Excerpts from a dataset:
• • • • • • •
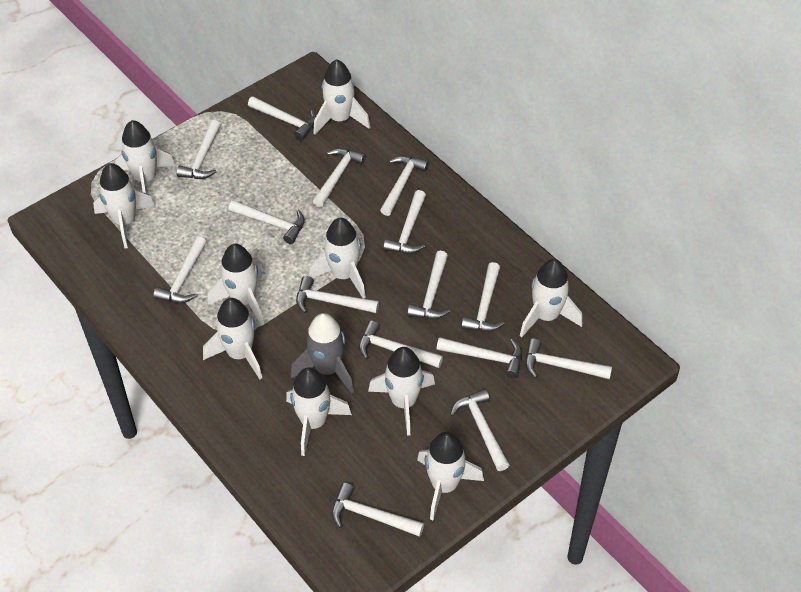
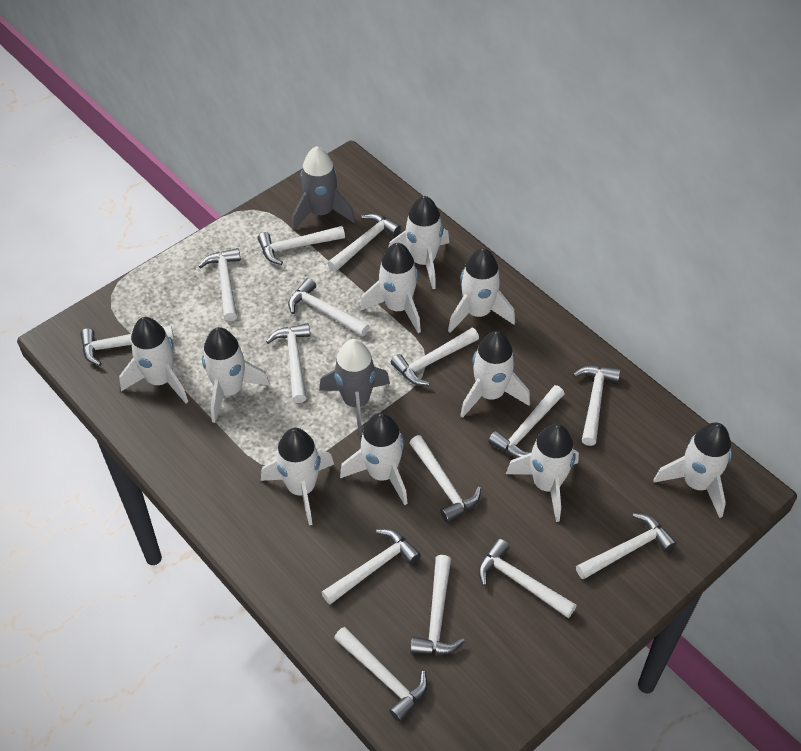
grey rocket: 1 -> 2

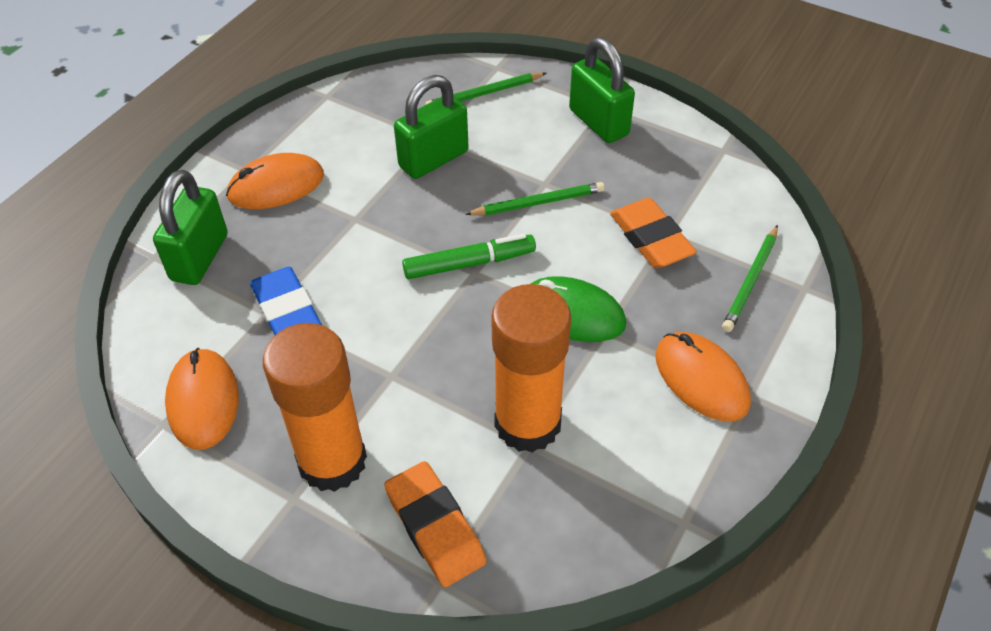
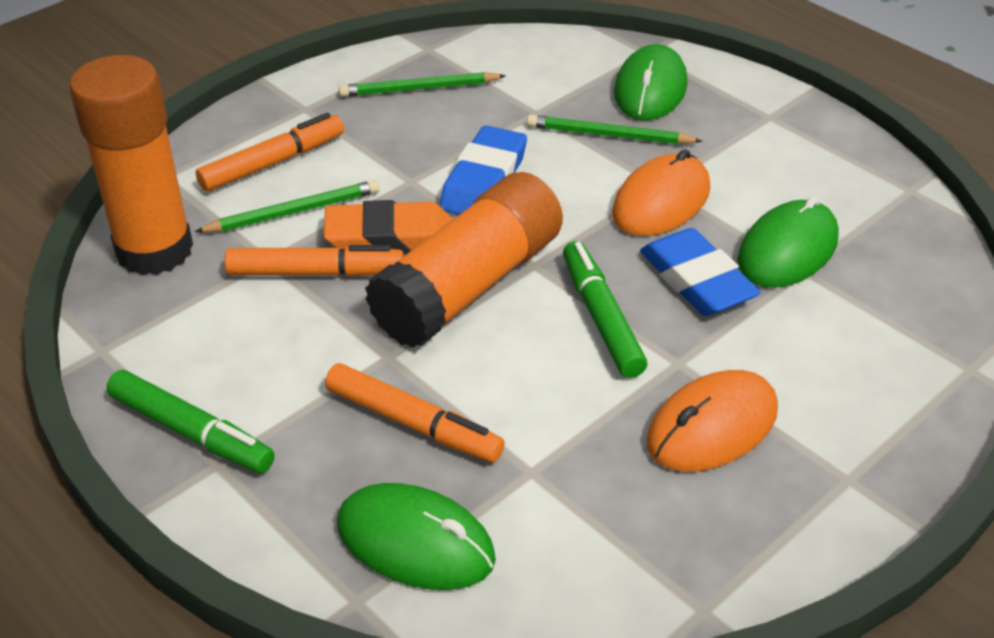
blue eraser: 1 -> 2
green marker: 1 -> 2
green mouse: 1 -> 3
green padlock: 3 -> 0
orange eraser: 2 -> 1
orange marker: 0 -> 3
orange mouse: 3 -> 2

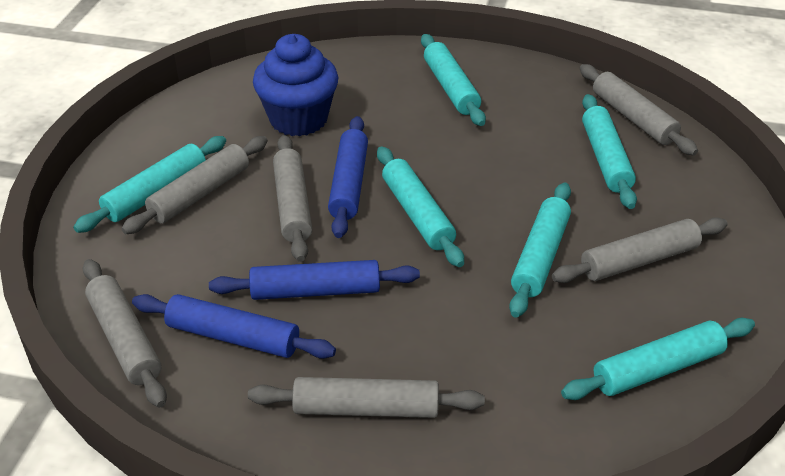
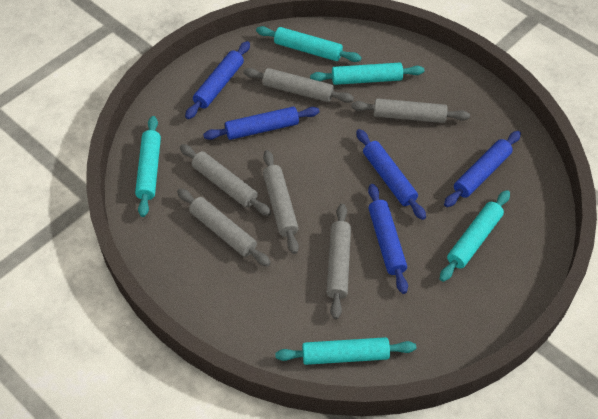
blue cupcake: 1 -> 0
blue rolling pin: 3 -> 5
turquoise rolling pin: 6 -> 5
• • • • • • •
YOUR OBJECTIVE: Give the number of lines in the records that hold the word "blue", with no other words.

TASK ANSWER: 3